▶ _To do_
Your output must be the lines below from the line containing "none -> orange gift [464,306,506,355]" to the line containing "turquoise pawn [244,380,344,454] -> none", both lines included, reproduced exactly and without pictures.

▶ _Input records_
-.-.-

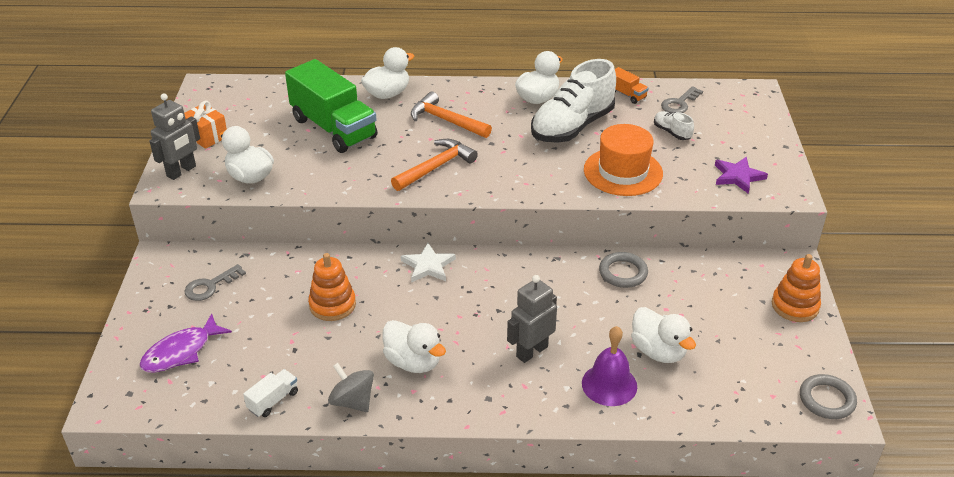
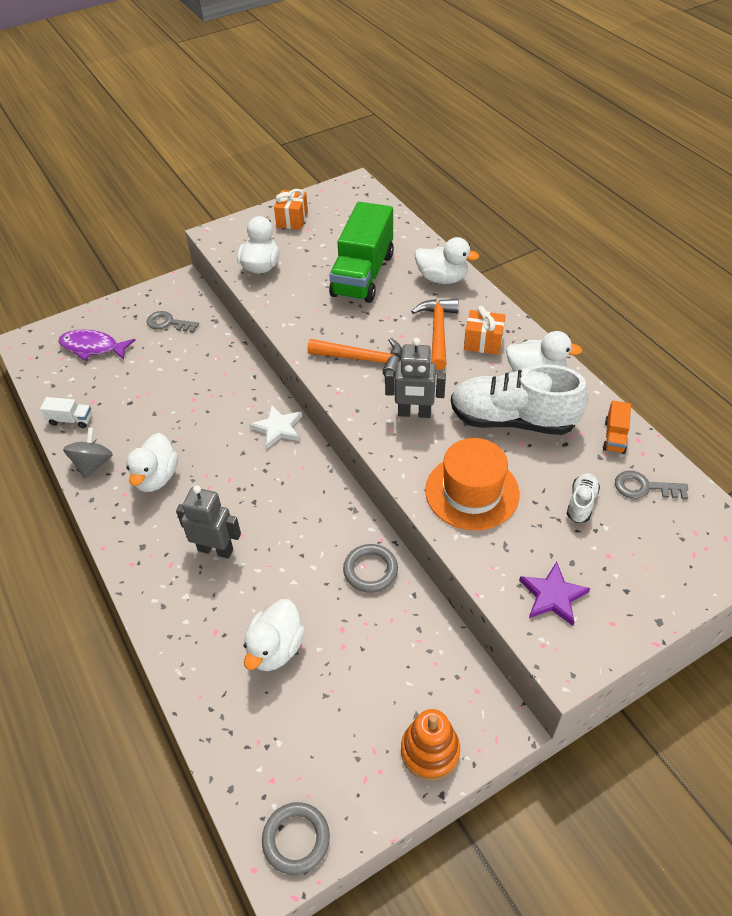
camera: 60 degrees right, 10 degrees up
grey robot [149,93,200,180] -> grey robot moved to [385,338,446,418]
orange stacking toy [308,253,356,321] -> none
purple bell [582,326,637,406] -> none
none -> orange gift [464,306,506,355]

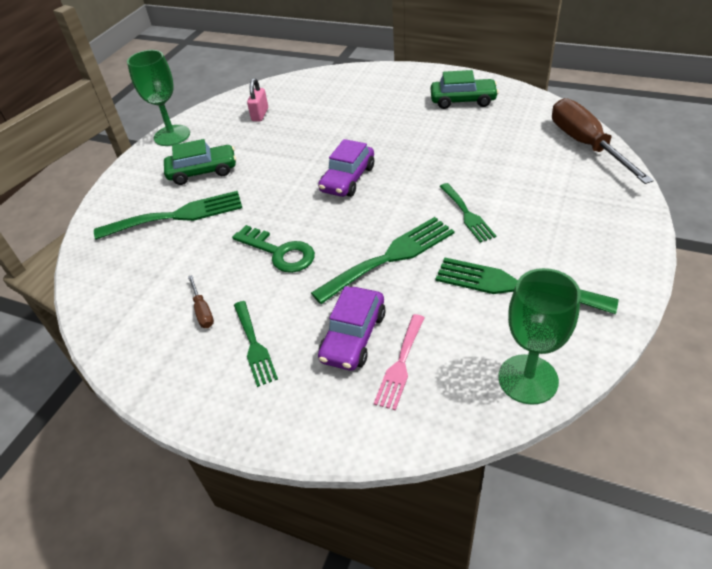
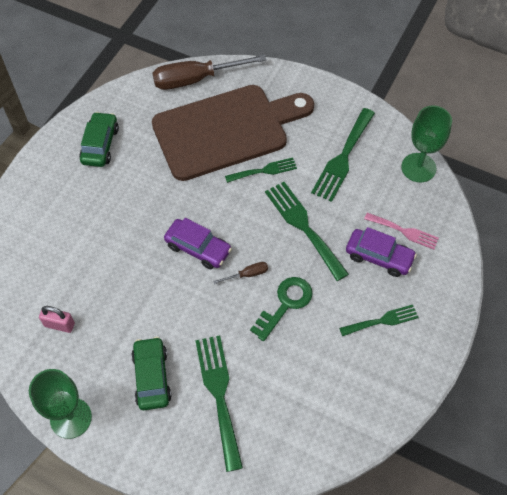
camera: 90 degrees left, 15 degrees up
brown screwdriver [188,275,214,328] -> brown screwdriver moved to [213,262,268,284]
none -> brown cutting board [152,85,314,181]

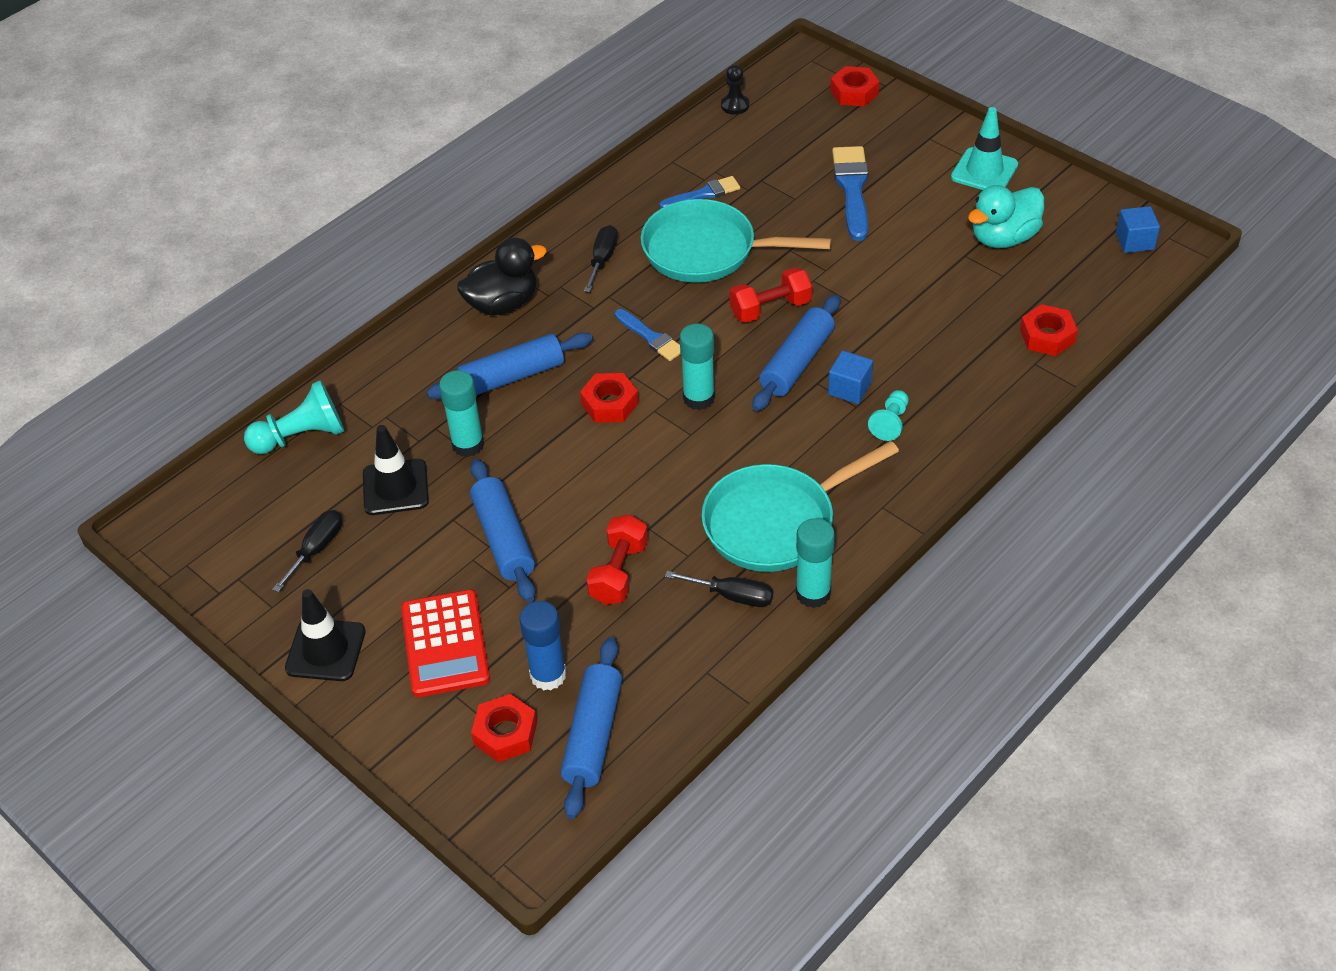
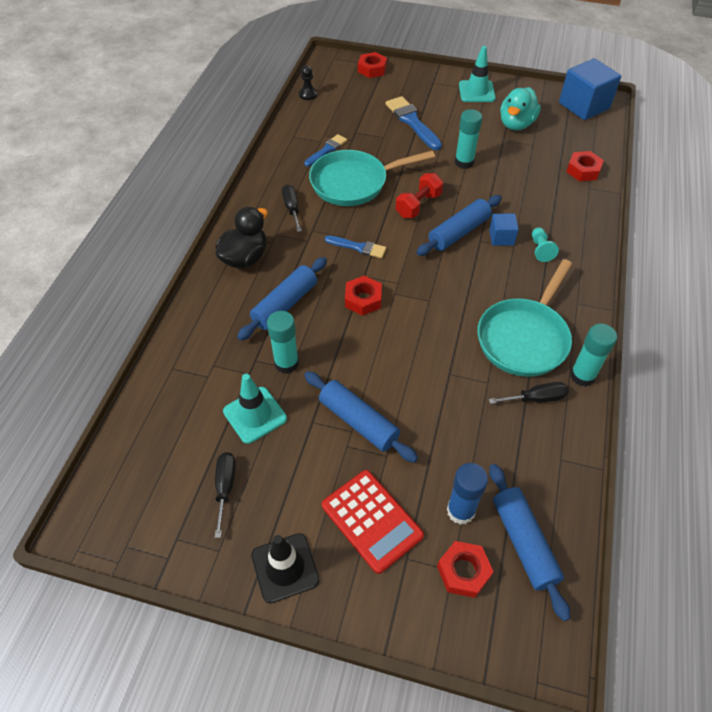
camera: 30 degrees left, 5 degrees up
turquoise pawn [244,380,344,454] -> none
black traffic cone [363,425,429,515] -> turquoise traffic cone [223,374,287,444]
red dumbbell [586,514,648,605] -> none
turquoise glue stick [680,324,715,410] -> turquoise glue stick moved to [455,109,482,169]
blue rolling pin [752,295,840,411] -> blue rolling pin turned 45 degrees clockwise [416,195,502,256]
blue cube [1116,206,1160,253] -> blue cube [559,58,621,120], size x1.95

-.-.-

▶ _Solution to this problem_
none -> orange gift [464,306,506,355]

camera: 90 degrees left, 15 degrees up
brown screwdriver [188,275,214,328] -> brown screwdriver moved to [213,262,268,284]
none -> brown cutting board [152,85,314,181]

camera: 30 degrees left, 5 degrees up
turquoise pawn [244,380,344,454] -> none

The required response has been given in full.